## What the task asks
An exact repeat is needed of the lines from the one with "SERVO1 pin VCC: GND -> VIN" through the last line of the data below. Please omit the pictures.
---------- Records for processing ----------
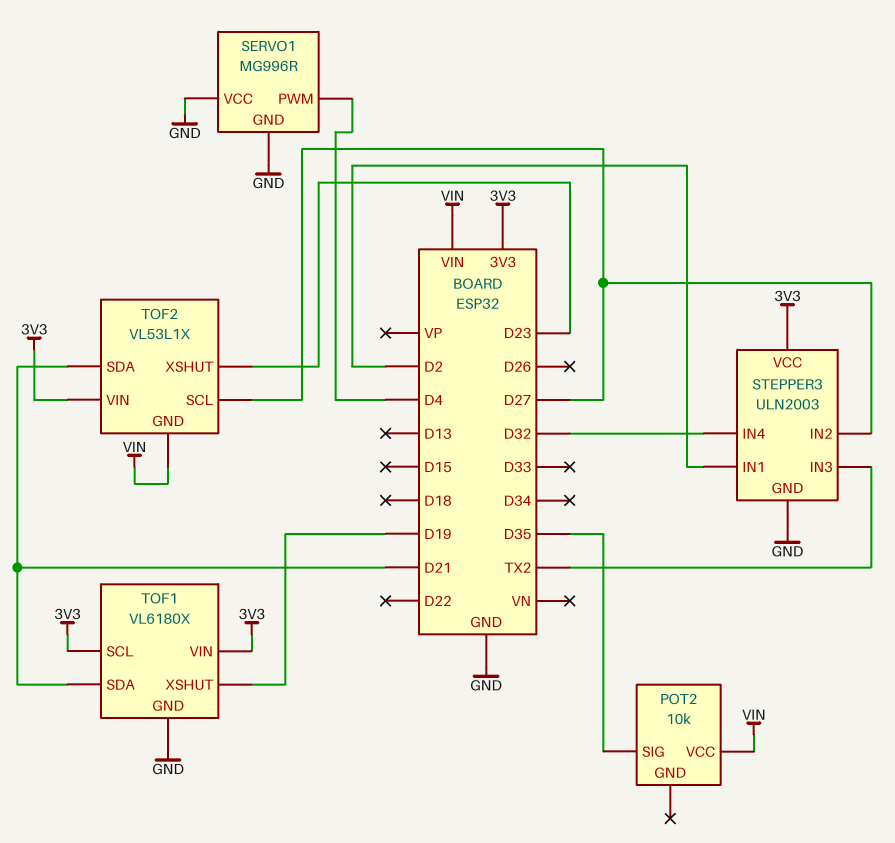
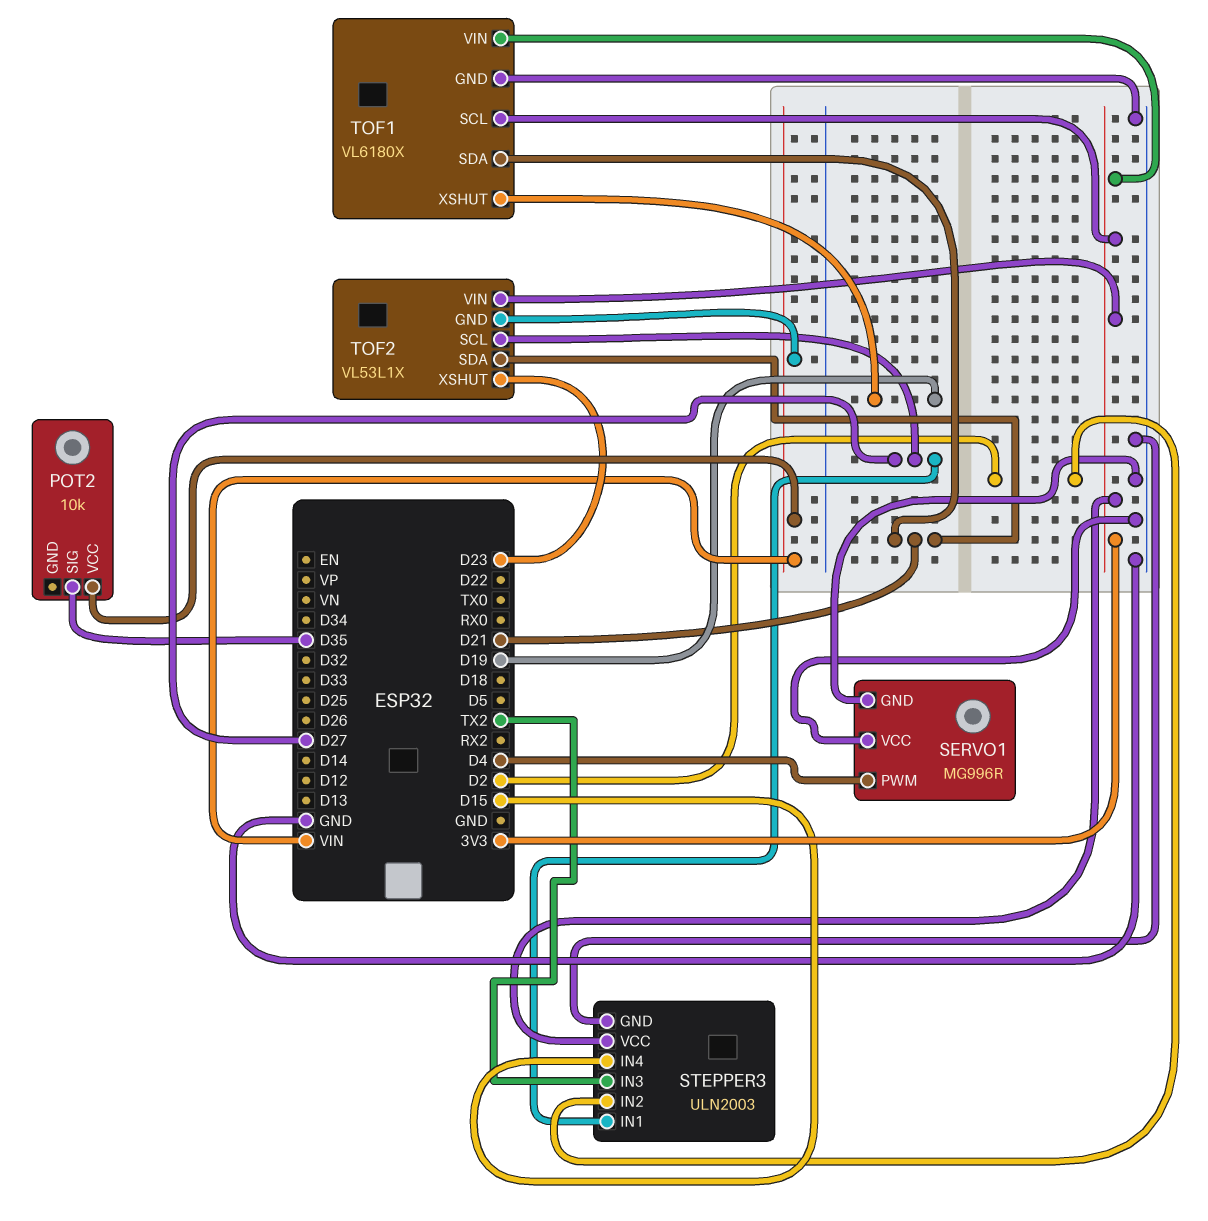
STEPPER3 pin IN1: D2 -> D27
STEPPER3 pin IN2: D27 -> D2
STEPPER3 pin IN4: D32 -> D15

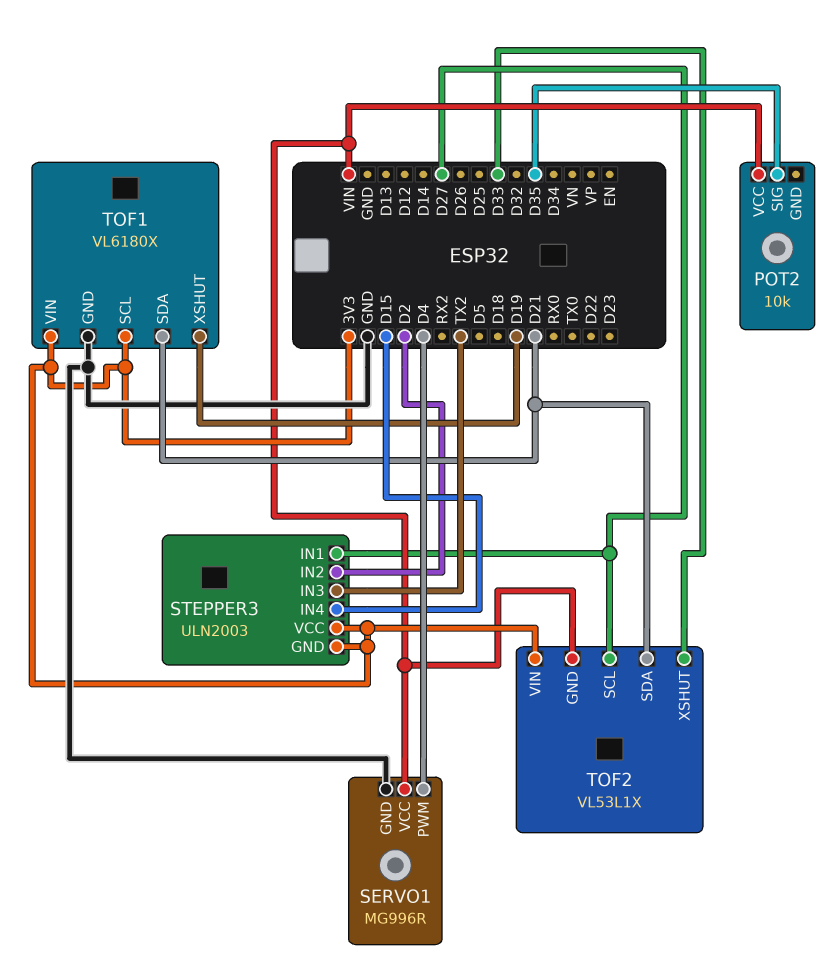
SERVO1 pin VCC: GND -> VIN
STEPPER3 pin GND: GND -> 3V3
TOF2 pin XSHUT: D23 -> D33

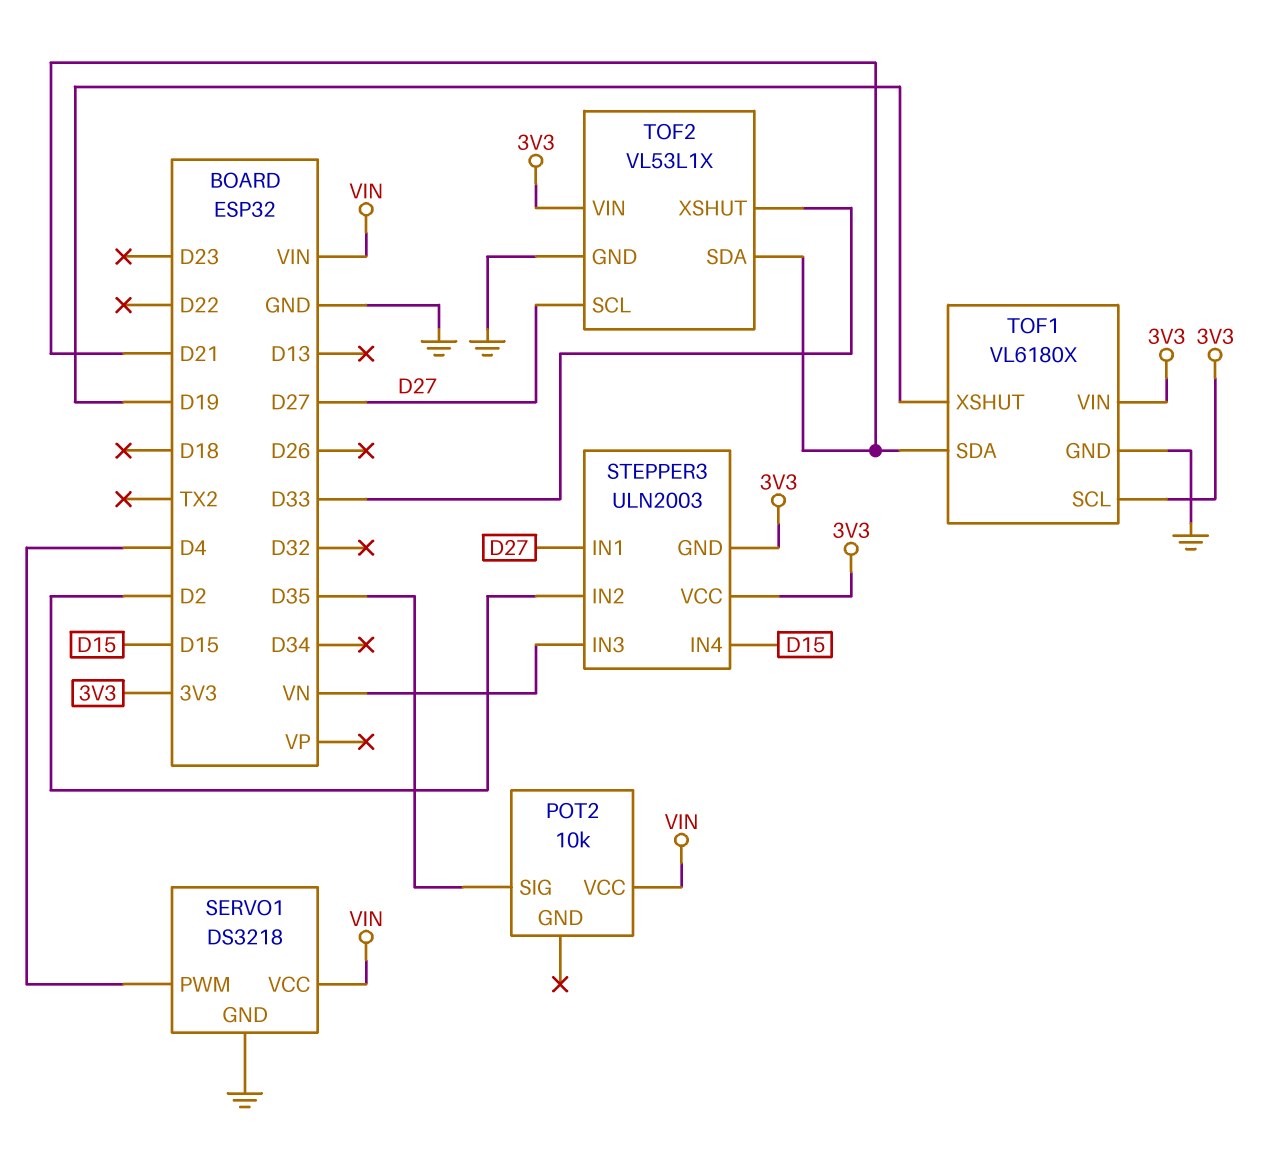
SERVO1: MG996R -> DS3218
STEPPER3 pin IN3: TX2 -> VN
TOF2 pin GND: VIN -> GND

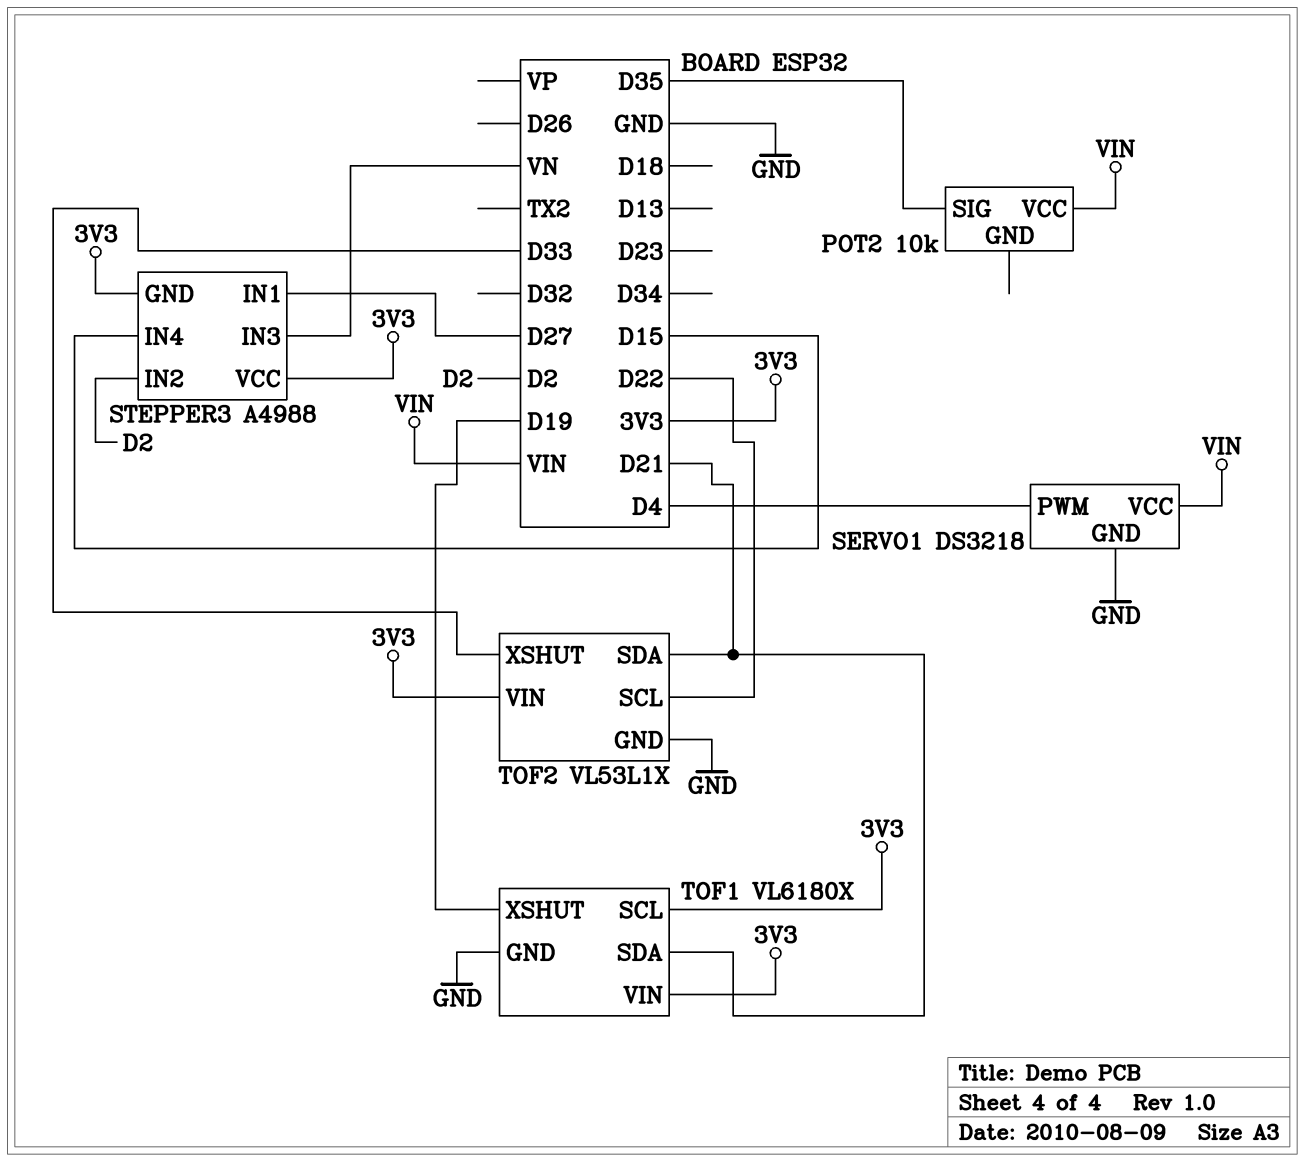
STEPPER3: ULN2003 -> A4988
TOF2 pin SCL: D27 -> D22

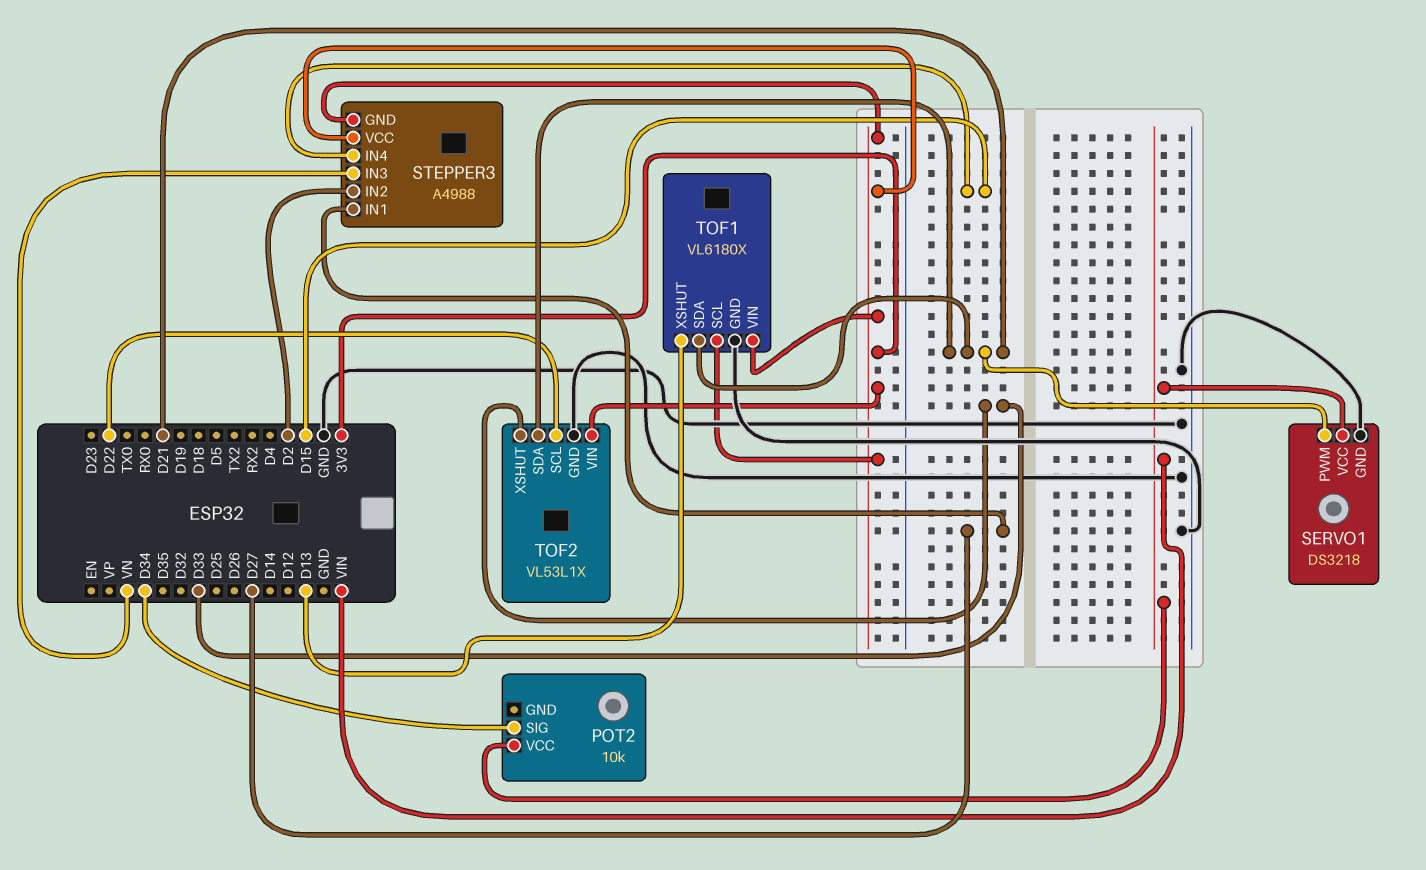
POT2 pin SIG: D35 -> D34
SERVO1 pin PWM: D4 -> D21
TOF1 pin XSHUT: D19 -> D13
----------
## Answer to this exercise
SERVO1 pin VCC: GND -> VIN
STEPPER3 pin GND: GND -> 3V3
TOF2 pin XSHUT: D23 -> D33

SERVO1: MG996R -> DS3218
STEPPER3 pin IN3: TX2 -> VN
TOF2 pin GND: VIN -> GND

STEPPER3: ULN2003 -> A4988
TOF2 pin SCL: D27 -> D22

POT2 pin SIG: D35 -> D34
SERVO1 pin PWM: D4 -> D21
TOF1 pin XSHUT: D19 -> D13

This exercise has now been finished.